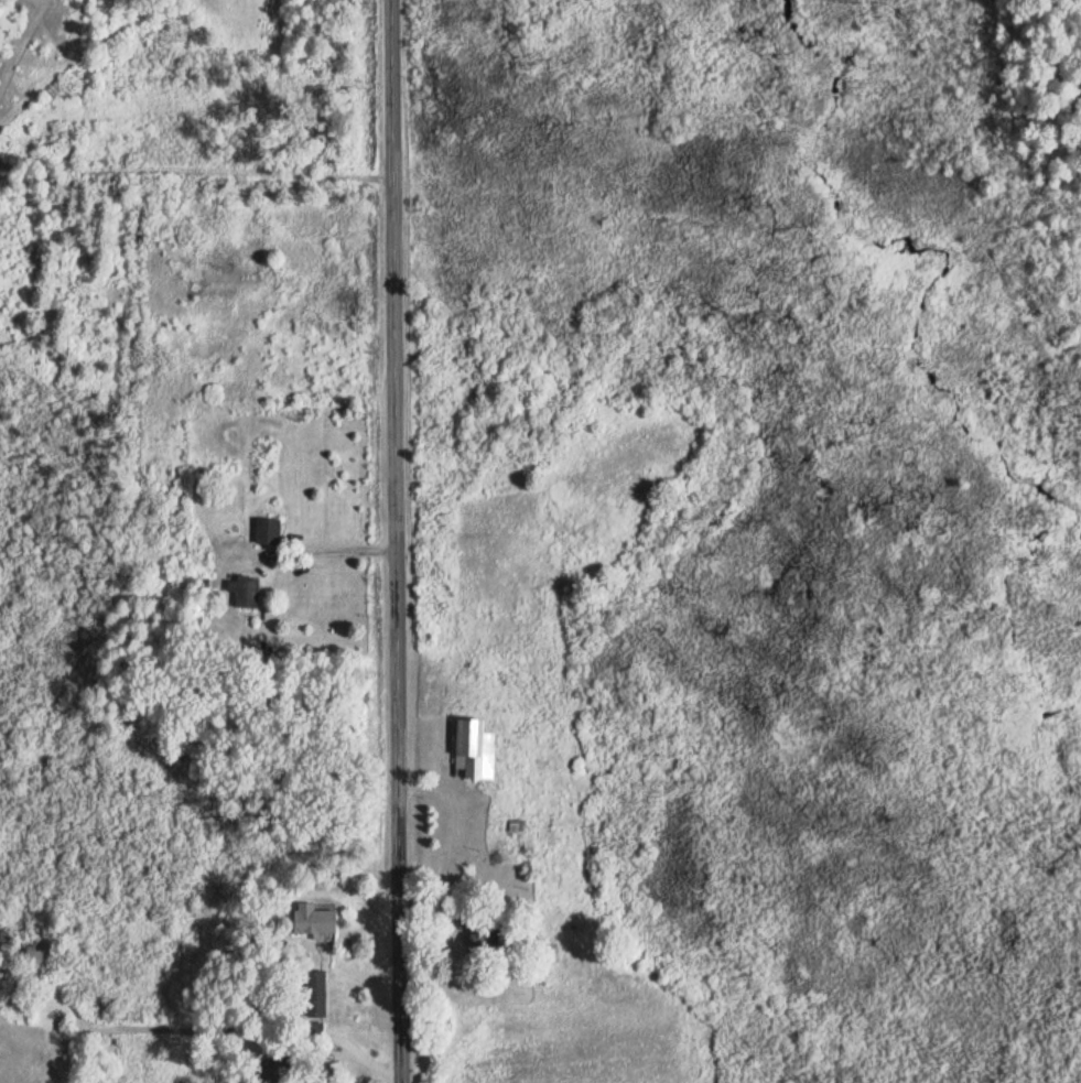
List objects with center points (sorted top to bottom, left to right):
building: (9, 21)
building: (269, 531)
road: (397, 541)
building: (249, 594)
building: (477, 748)
building: (317, 920)

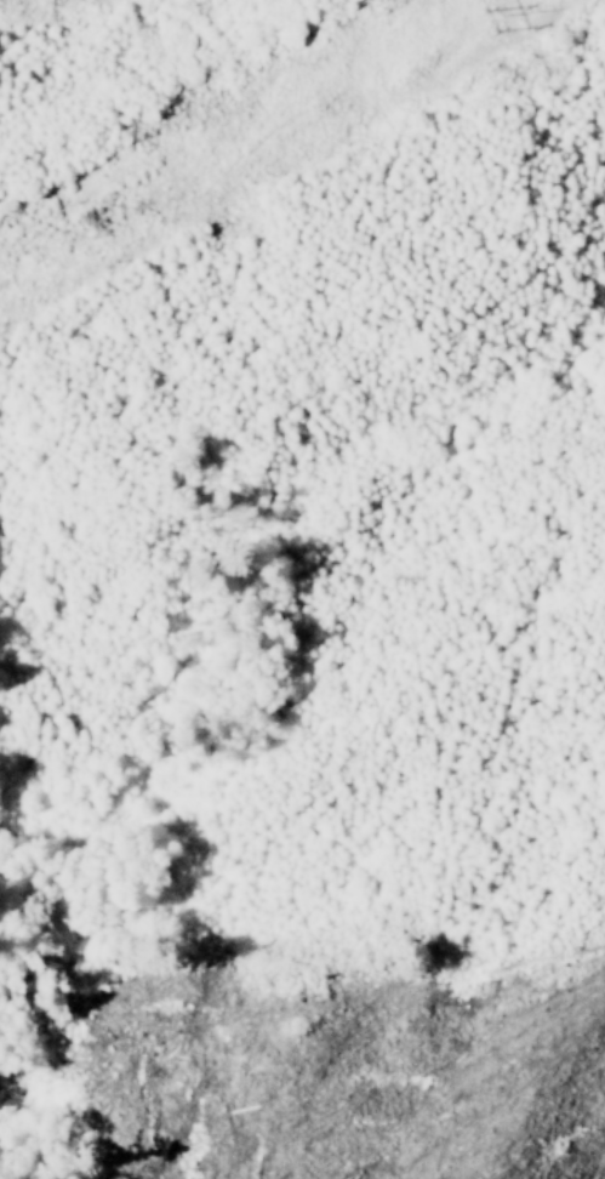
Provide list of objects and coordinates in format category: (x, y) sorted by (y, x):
power tower: (480, 9)

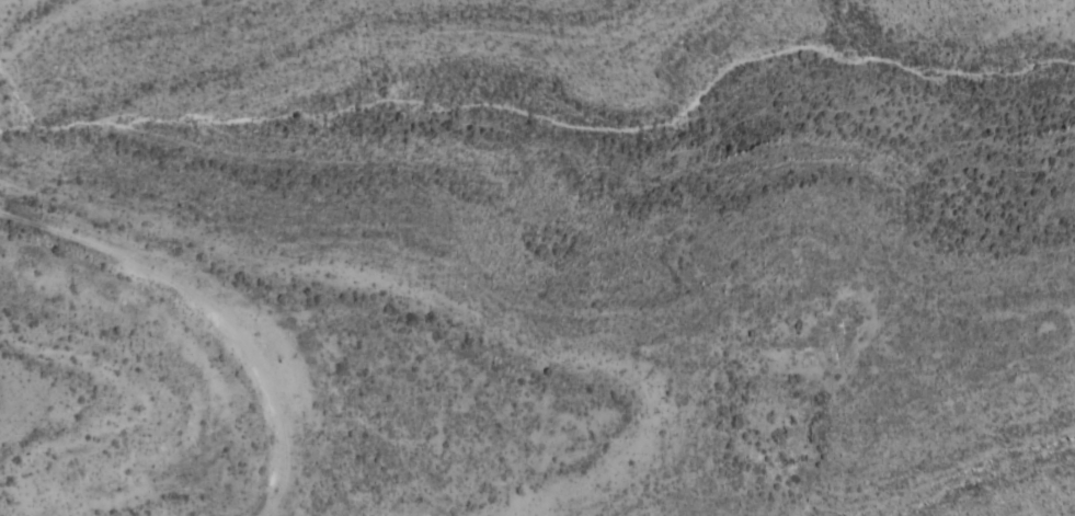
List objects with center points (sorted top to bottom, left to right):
park: (516, 273)
road: (211, 309)

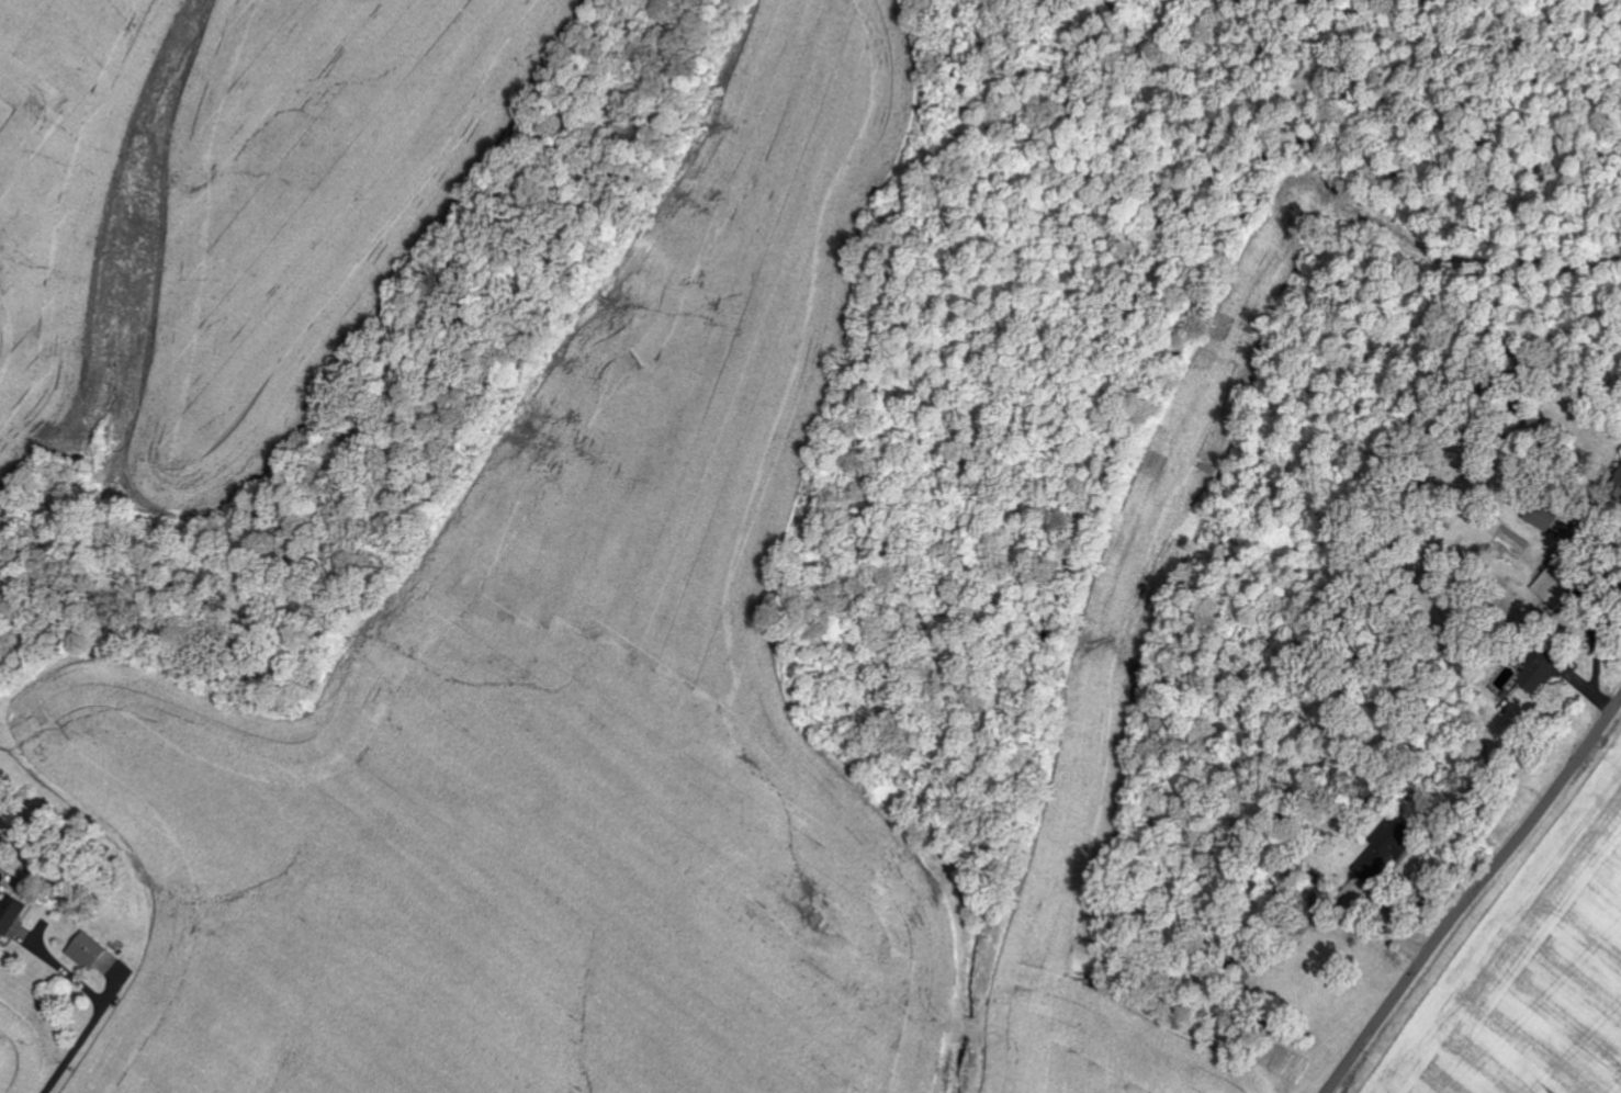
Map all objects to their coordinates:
building: (0, 113)
building: (1543, 518)
building: (1541, 668)
building: (1385, 850)
road: (1472, 893)
building: (10, 914)
building: (87, 951)
road: (98, 1010)

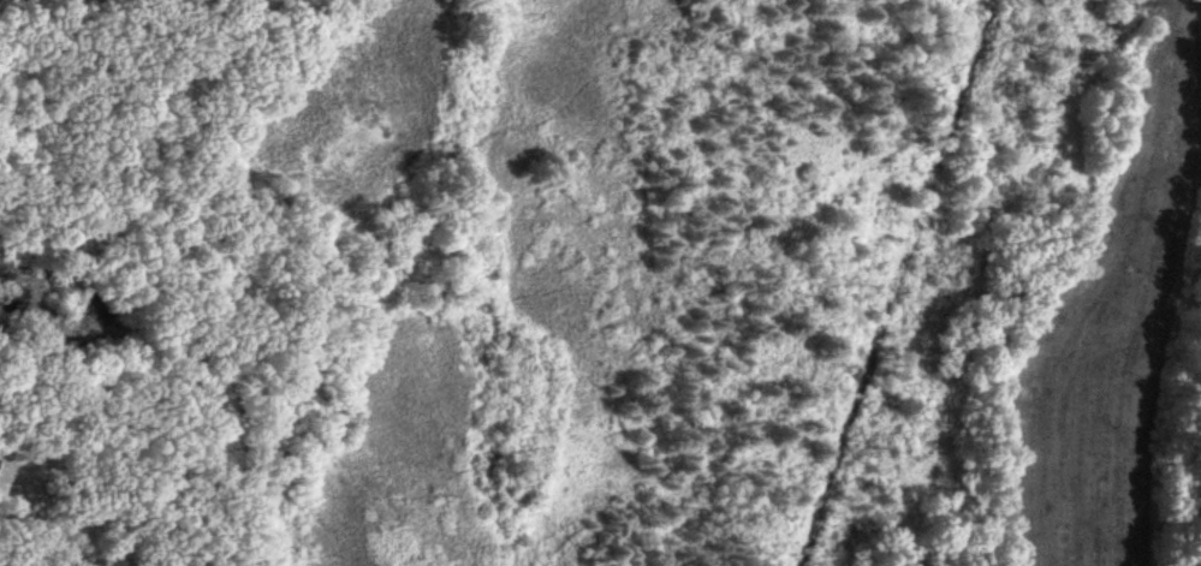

EXERCISE PROMPT
With the pictures removed, return each record above exactly as given.

EXPECTED ANSWER
List objects with center points (sorted top to bottom, left to right):
building: (9, 21)
building: (269, 531)
road: (397, 541)
building: (249, 594)
building: (477, 748)
building: (317, 920)

Provide list of objects and coordinates in format category: (x, y) sorted by (y, x):
power tower: (480, 9)

List objects with center points (sorted top to bottom, left to right):
park: (516, 273)
road: (211, 309)

Map all objects to their coordinates:
building: (0, 113)
building: (1543, 518)
building: (1541, 668)
building: (1385, 850)
road: (1472, 893)
building: (10, 914)
building: (87, 951)
road: (98, 1010)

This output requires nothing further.